Stored items:
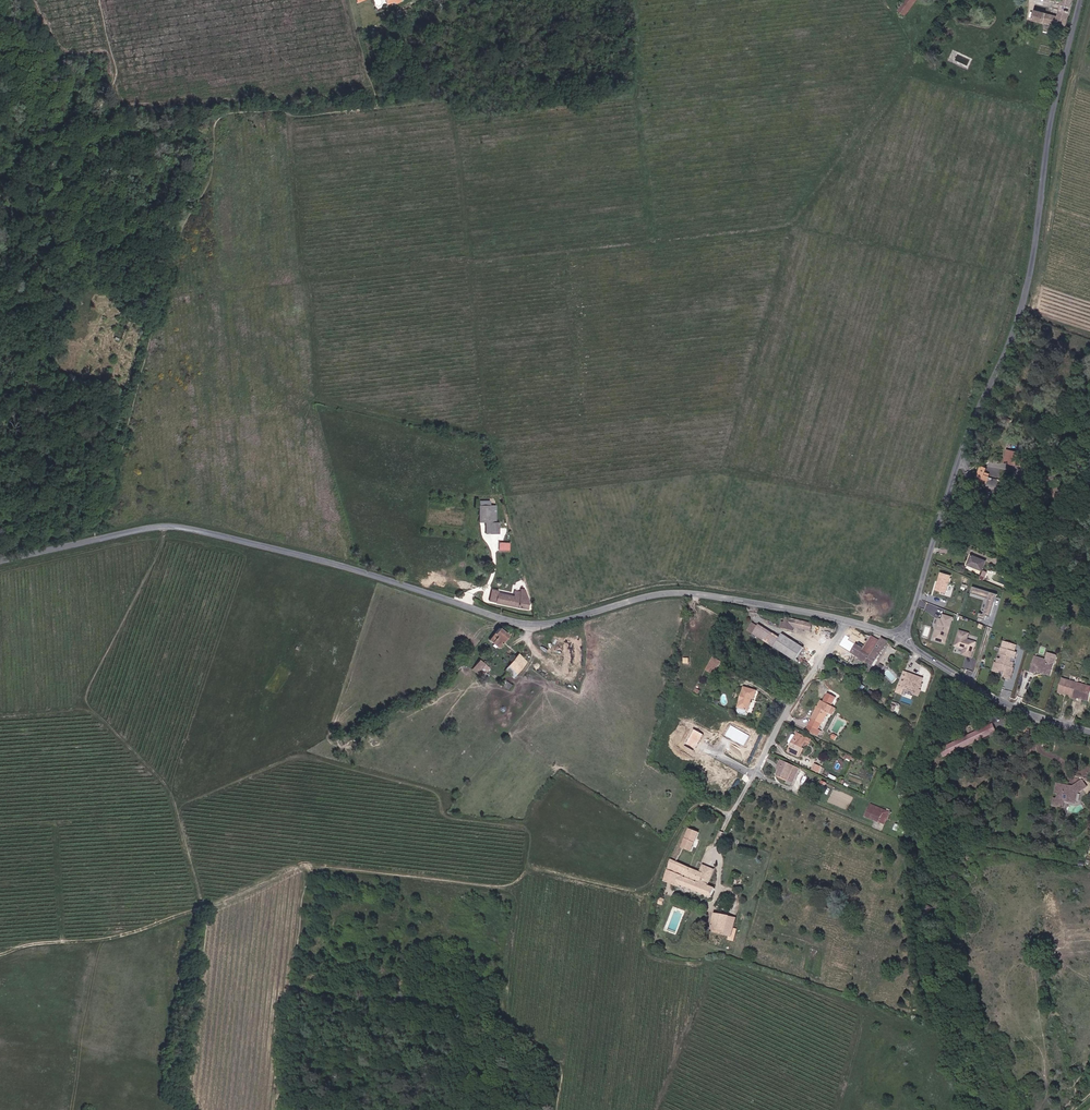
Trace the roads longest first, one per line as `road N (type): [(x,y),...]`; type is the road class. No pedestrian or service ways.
road 1 (track): [(486,430),(457,120),(445,97),(222,115),(212,125),(209,186),(183,229),(102,526),(166,514),(356,561),(315,415),(320,398)]
road 2 (track): [(1018,275),(904,616),(889,621),(689,584),(660,583),(541,613),(494,438),(486,430),(320,398),(305,282)]
road 3 (unclassified): [(900,638),(824,616),(689,593),(526,624),(331,563),(175,527),(0,562)]
road 4 (track): [(949,1),(792,226),(165,297)]
road 5 (track): [(0,949),(134,934),(307,866),(507,887),(517,900),(506,1017),(565,1058),(558,1109)]
road 6 (unclassified): [(1084,0),(1057,106),(1039,251),(900,638)]
road 7 (track): [(1042,103),(1018,275),(792,226),(916,70)]
road 8 (track): [(205,909),(168,787),(84,703),(170,526)]
road 9 (track): [(508,491),(726,471),(936,509)]
road 10 (track): [(659,1109),(717,961),(653,955),(646,945),(651,893),(694,808),(707,805),(731,817)]
road 11 (track): [(792,226),(726,471)]
road 12 (track): [(654,243),(634,0)]
road 13 (track): [(670,849),(560,780),(532,810),(525,874)]
road 14 (residential): [(1089,732),(1007,705),(900,638)]
road 15 (track): [(564,253),(586,418)]
road 16 (track): [(651,893),(538,868),(507,887)]
road 17 (track): [(916,70),(1042,103)]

Your assignment: Output the entries above exactly, without their pictures.

Written answer:
Trace the roads longest first, one per line as `road N (type): [(x,y),...]`; type is the road class. No pedestrian or service ways.
road 1 (track): [(486,430),(457,120),(445,97),(222,115),(212,125),(209,186),(183,229),(102,526),(166,514),(356,561),(315,415),(320,398)]
road 2 (track): [(1018,275),(904,616),(889,621),(689,584),(660,583),(541,613),(494,438),(486,430),(320,398),(305,282)]
road 3 (unclassified): [(900,638),(824,616),(689,593),(526,624),(331,563),(175,527),(0,562)]
road 4 (track): [(949,1),(792,226),(165,297)]
road 5 (track): [(0,949),(134,934),(307,866),(507,887),(517,900),(506,1017),(565,1058),(558,1109)]
road 6 (unclassified): [(1084,0),(1057,106),(1039,251),(900,638)]
road 7 (track): [(1042,103),(1018,275),(792,226),(916,70)]
road 8 (track): [(205,909),(168,787),(84,703),(170,526)]
road 9 (track): [(508,491),(726,471),(936,509)]
road 10 (track): [(659,1109),(717,961),(653,955),(646,945),(651,893),(694,808),(707,805),(731,817)]
road 11 (track): [(792,226),(726,471)]
road 12 (track): [(654,243),(634,0)]
road 13 (track): [(670,849),(560,780),(532,810),(525,874)]
road 14 (residential): [(1089,732),(1007,705),(900,638)]
road 15 (track): [(564,253),(586,418)]
road 16 (track): [(651,893),(538,868),(507,887)]
road 17 (track): [(916,70),(1042,103)]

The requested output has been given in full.